Copy out the entries that follow, unchanged.

*** Block opens ***

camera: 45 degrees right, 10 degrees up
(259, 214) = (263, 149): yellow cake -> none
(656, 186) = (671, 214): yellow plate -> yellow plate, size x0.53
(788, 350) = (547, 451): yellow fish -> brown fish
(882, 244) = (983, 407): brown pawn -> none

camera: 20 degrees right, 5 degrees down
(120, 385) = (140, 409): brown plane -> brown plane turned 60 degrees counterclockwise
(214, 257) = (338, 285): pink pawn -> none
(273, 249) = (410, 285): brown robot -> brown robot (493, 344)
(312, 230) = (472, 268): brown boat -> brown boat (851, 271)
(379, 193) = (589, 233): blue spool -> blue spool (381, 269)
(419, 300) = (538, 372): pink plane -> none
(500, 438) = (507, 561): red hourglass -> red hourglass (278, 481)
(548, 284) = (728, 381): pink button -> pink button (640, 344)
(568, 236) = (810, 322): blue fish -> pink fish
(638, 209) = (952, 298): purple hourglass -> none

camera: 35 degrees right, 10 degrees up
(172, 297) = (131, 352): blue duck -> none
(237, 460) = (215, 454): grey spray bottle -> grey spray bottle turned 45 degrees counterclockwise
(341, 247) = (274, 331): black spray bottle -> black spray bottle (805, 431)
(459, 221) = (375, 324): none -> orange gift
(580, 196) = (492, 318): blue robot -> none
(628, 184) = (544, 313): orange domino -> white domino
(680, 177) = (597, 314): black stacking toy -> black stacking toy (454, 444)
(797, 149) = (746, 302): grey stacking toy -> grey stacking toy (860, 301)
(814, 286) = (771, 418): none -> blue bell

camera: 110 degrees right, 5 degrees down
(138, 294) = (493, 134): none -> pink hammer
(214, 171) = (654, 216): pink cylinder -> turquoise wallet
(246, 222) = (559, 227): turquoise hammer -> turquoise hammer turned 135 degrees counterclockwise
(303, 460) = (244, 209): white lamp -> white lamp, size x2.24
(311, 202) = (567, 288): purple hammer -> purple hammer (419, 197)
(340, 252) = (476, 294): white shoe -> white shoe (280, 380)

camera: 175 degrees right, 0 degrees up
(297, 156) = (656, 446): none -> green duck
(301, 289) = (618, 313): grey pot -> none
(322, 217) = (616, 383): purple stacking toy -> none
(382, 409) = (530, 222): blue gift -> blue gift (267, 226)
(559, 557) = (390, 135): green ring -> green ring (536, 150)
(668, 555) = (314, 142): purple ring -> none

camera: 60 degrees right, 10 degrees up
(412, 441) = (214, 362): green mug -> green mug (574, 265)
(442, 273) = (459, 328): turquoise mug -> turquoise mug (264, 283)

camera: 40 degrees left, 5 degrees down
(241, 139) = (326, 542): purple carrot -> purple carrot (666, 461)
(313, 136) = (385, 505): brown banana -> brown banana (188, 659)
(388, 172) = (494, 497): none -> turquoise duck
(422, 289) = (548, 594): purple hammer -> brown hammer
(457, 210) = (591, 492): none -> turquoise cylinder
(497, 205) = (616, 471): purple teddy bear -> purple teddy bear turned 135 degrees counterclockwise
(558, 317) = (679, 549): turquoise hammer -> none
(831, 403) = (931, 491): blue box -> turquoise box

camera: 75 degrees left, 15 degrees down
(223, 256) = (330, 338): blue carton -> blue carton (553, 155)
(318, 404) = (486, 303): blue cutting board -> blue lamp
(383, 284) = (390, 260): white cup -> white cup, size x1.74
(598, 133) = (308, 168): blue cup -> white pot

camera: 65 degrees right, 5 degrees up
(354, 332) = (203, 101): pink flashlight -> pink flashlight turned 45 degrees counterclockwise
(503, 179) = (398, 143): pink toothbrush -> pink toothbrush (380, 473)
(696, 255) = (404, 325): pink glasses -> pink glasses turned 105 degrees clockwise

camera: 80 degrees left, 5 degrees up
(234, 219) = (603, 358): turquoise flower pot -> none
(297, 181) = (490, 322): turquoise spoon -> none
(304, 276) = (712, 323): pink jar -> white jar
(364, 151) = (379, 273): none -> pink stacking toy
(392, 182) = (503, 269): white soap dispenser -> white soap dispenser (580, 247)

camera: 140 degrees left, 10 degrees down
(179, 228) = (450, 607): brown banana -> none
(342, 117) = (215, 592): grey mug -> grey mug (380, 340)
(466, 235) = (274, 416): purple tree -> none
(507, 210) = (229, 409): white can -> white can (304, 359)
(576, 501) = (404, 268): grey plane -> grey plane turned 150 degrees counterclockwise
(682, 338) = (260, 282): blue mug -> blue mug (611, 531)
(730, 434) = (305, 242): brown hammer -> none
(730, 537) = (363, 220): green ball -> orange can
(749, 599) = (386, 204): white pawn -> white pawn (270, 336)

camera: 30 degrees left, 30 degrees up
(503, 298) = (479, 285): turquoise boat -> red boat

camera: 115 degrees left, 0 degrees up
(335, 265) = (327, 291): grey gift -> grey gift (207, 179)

*** Block closes ***

**Your solution**
camera: 45 degrees right, 10 degrees up
(259, 214) = (263, 149): yellow cake -> none
(656, 186) = (671, 214): yellow plate -> yellow plate, size x0.53
(788, 350) = (547, 451): yellow fish -> brown fish
(882, 244) = (983, 407): brown pawn -> none

camera: 20 degrees right, 5 degrees down
(120, 385) = (140, 409): brown plane -> brown plane turned 60 degrees counterclockwise
(214, 257) = (338, 285): pink pawn -> none
(273, 249) = (410, 285): brown robot -> brown robot (493, 344)
(312, 230) = (472, 268): brown boat -> brown boat (851, 271)
(379, 193) = (589, 233): blue spool -> blue spool (381, 269)
(419, 300) = (538, 372): pink plane -> none
(500, 438) = (507, 561): red hourglass -> red hourglass (278, 481)
(548, 284) = (728, 381): pink button -> pink button (640, 344)
(568, 236) = (810, 322): blue fish -> pink fish
(638, 209) = (952, 298): purple hourglass -> none

camera: 35 degrees right, 10 degrees up
(172, 297) = (131, 352): blue duck -> none
(237, 460) = (215, 454): grey spray bottle -> grey spray bottle turned 45 degrees counterclockwise
(341, 247) = (274, 331): black spray bottle -> black spray bottle (805, 431)
(459, 221) = (375, 324): none -> orange gift
(580, 196) = (492, 318): blue robot -> none
(628, 184) = (544, 313): orange domino -> white domino
(680, 177) = (597, 314): black stacking toy -> black stacking toy (454, 444)
(797, 149) = (746, 302): grey stacking toy -> grey stacking toy (860, 301)
(814, 286) = (771, 418): none -> blue bell

camera: 110 degrees right, 5 degrees down
(138, 294) = (493, 134): none -> pink hammer
(214, 171) = (654, 216): pink cylinder -> turquoise wallet
(246, 222) = (559, 227): turquoise hammer -> turquoise hammer turned 135 degrees counterclockwise
(303, 460) = (244, 209): white lamp -> white lamp, size x2.24
(311, 202) = (567, 288): purple hammer -> purple hammer (419, 197)
(340, 252) = (476, 294): white shoe -> white shoe (280, 380)

camera: 175 degrees right, 0 degrees up
(297, 156) = (656, 446): none -> green duck
(301, 289) = (618, 313): grey pot -> none
(322, 217) = (616, 383): purple stacking toy -> none
(382, 409) = (530, 222): blue gift -> blue gift (267, 226)
(559, 557) = (390, 135): green ring -> green ring (536, 150)
(668, 555) = (314, 142): purple ring -> none

camera: 60 degrees right, 10 degrees up
(412, 441) = (214, 362): green mug -> green mug (574, 265)
(442, 273) = (459, 328): turquoise mug -> turquoise mug (264, 283)

camera: 40 degrees left, 5 degrees down
(241, 139) = (326, 542): purple carrot -> purple carrot (666, 461)
(313, 136) = (385, 505): brown banana -> brown banana (188, 659)
(388, 172) = (494, 497): none -> turquoise duck
(422, 289) = (548, 594): purple hammer -> brown hammer
(457, 210) = (591, 492): none -> turquoise cylinder
(497, 205) = (616, 471): purple teddy bear -> purple teddy bear turned 135 degrees counterclockwise
(558, 317) = (679, 549): turquoise hammer -> none
(831, 403) = (931, 491): blue box -> turquoise box

camera: 75 degrees left, 15 degrees down
(223, 256) = (330, 338): blue carton -> blue carton (553, 155)
(318, 404) = (486, 303): blue cutting board -> blue lamp
(383, 284) = (390, 260): white cup -> white cup, size x1.74
(598, 133) = (308, 168): blue cup -> white pot

camera: 65 degrees right, 5 degrees up
(354, 332) = (203, 101): pink flashlight -> pink flashlight turned 45 degrees counterclockwise
(503, 179) = (398, 143): pink toothbrush -> pink toothbrush (380, 473)
(696, 255) = (404, 325): pink glasses -> pink glasses turned 105 degrees clockwise

camera: 80 degrees left, 5 degrees up
(234, 219) = (603, 358): turquoise flower pot -> none
(297, 181) = (490, 322): turquoise spoon -> none
(304, 276) = (712, 323): pink jar -> white jar
(364, 151) = (379, 273): none -> pink stacking toy
(392, 182) = (503, 269): white soap dispenser -> white soap dispenser (580, 247)

camera: 140 degrees left, 10 degrees down
(179, 228) = (450, 607): brown banana -> none
(342, 117) = (215, 592): grey mug -> grey mug (380, 340)
(466, 235) = (274, 416): purple tree -> none
(507, 210) = (229, 409): white can -> white can (304, 359)
(576, 501) = (404, 268): grey plane -> grey plane turned 150 degrees counterclockwise
(682, 338) = (260, 282): blue mug -> blue mug (611, 531)
(730, 434) = (305, 242): brown hammer -> none
(730, 537) = (363, 220): green ball -> orange can
(749, 599) = (386, 204): white pawn -> white pawn (270, 336)

camera: 30 degrees left, 30 degrees up
(503, 298) = (479, 285): turquoise boat -> red boat

camera: 115 degrees left, 0 degrees up
(335, 265) = (327, 291): grey gift -> grey gift (207, 179)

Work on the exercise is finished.